## PROVIDED MATERIAL:

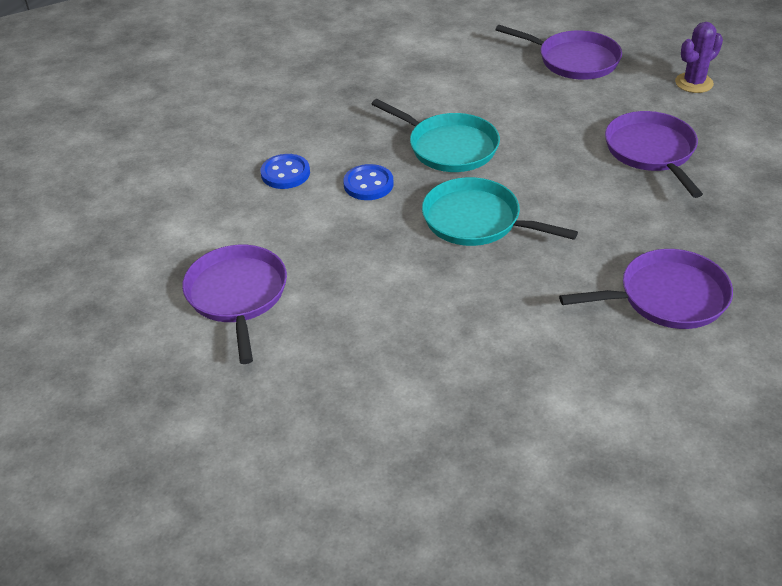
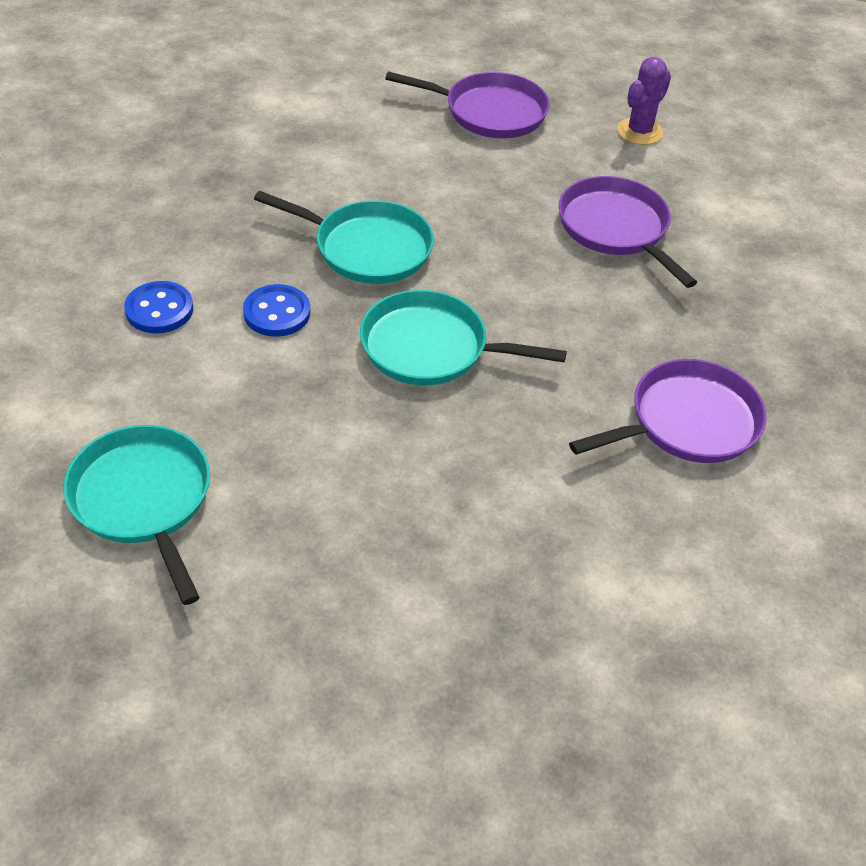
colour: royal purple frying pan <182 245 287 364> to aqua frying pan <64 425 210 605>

* * *

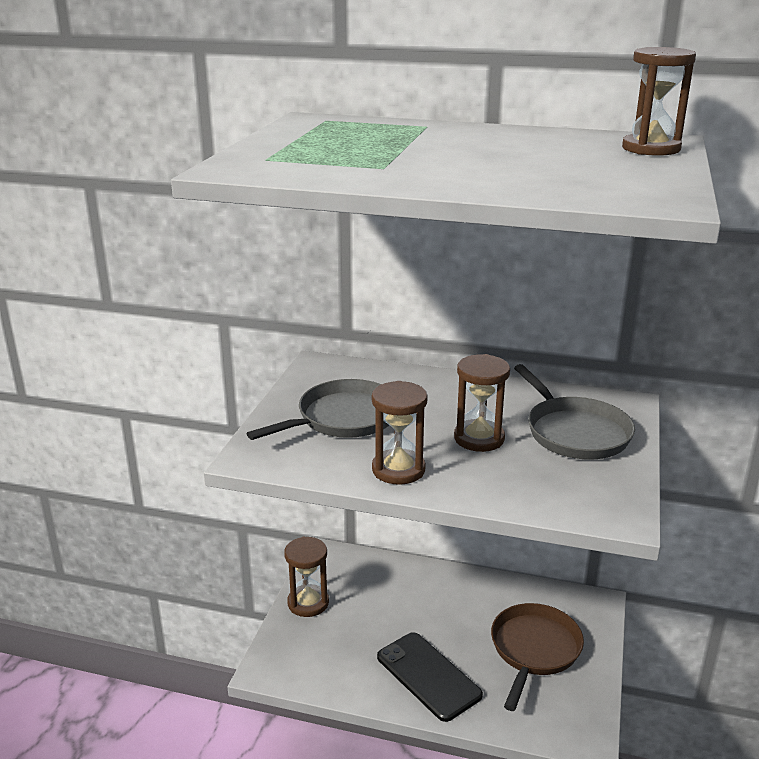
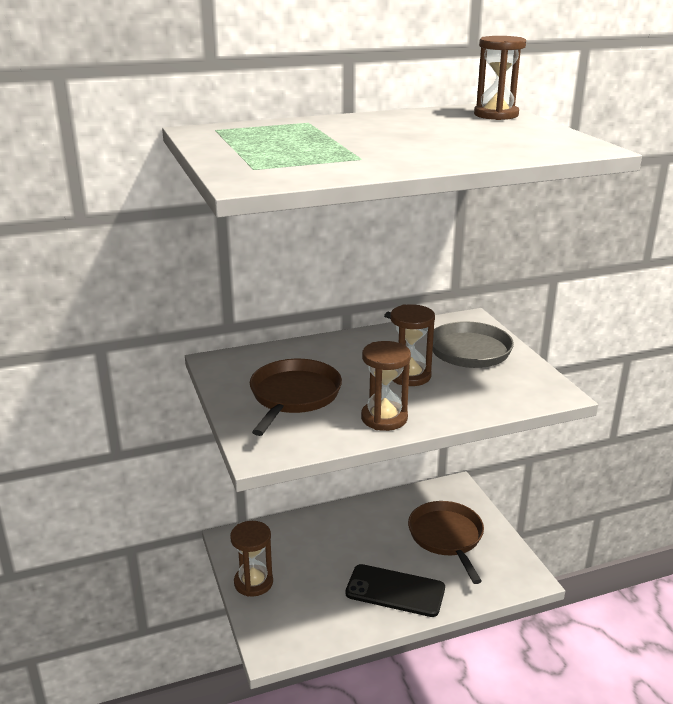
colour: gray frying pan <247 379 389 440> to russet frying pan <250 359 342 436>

---

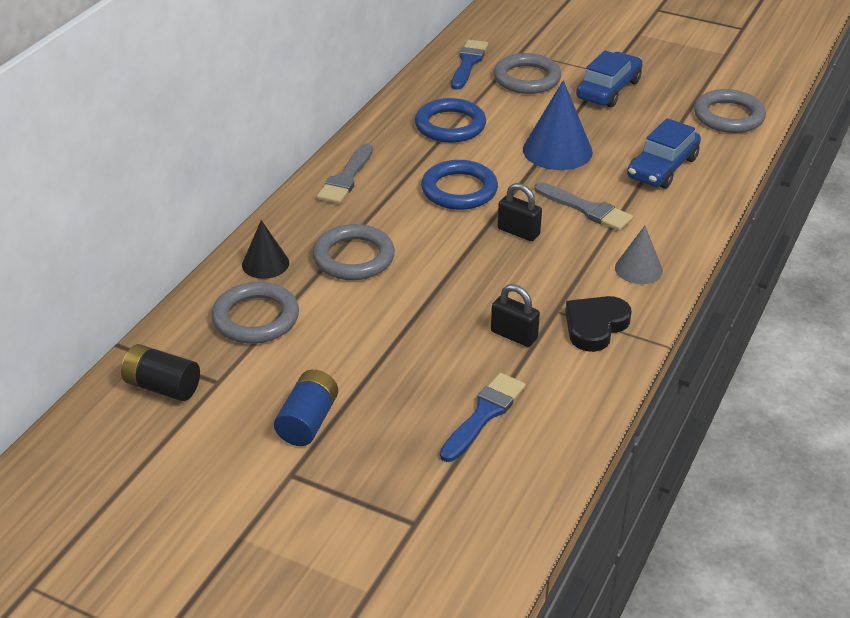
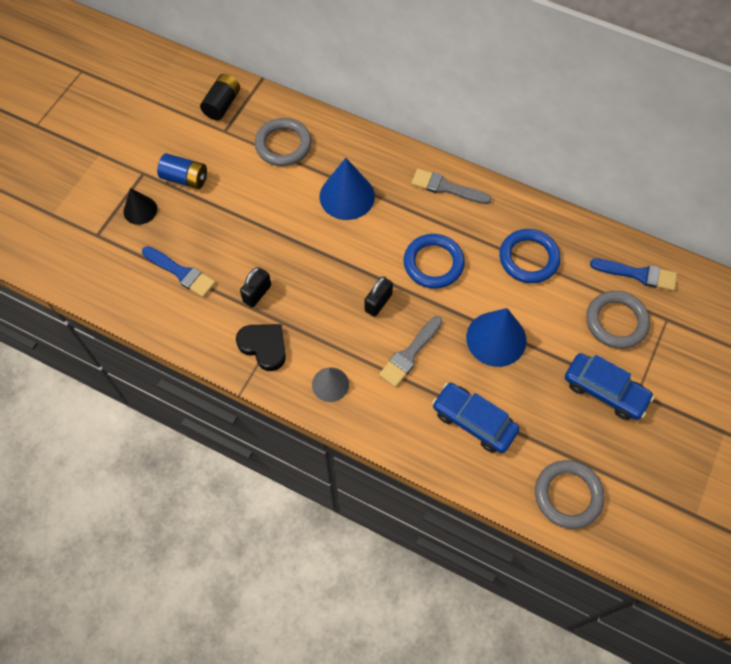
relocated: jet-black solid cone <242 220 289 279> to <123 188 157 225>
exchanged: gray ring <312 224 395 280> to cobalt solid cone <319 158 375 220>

## PROBLEM REQUIREMENTS:
All of the lines above that carry the string "frying" need to be found and copied.

## FINISHED TASK:
colour: royal purple frying pan <182 245 287 364> to aqua frying pan <64 425 210 605>
colour: gray frying pan <247 379 389 440> to russet frying pan <250 359 342 436>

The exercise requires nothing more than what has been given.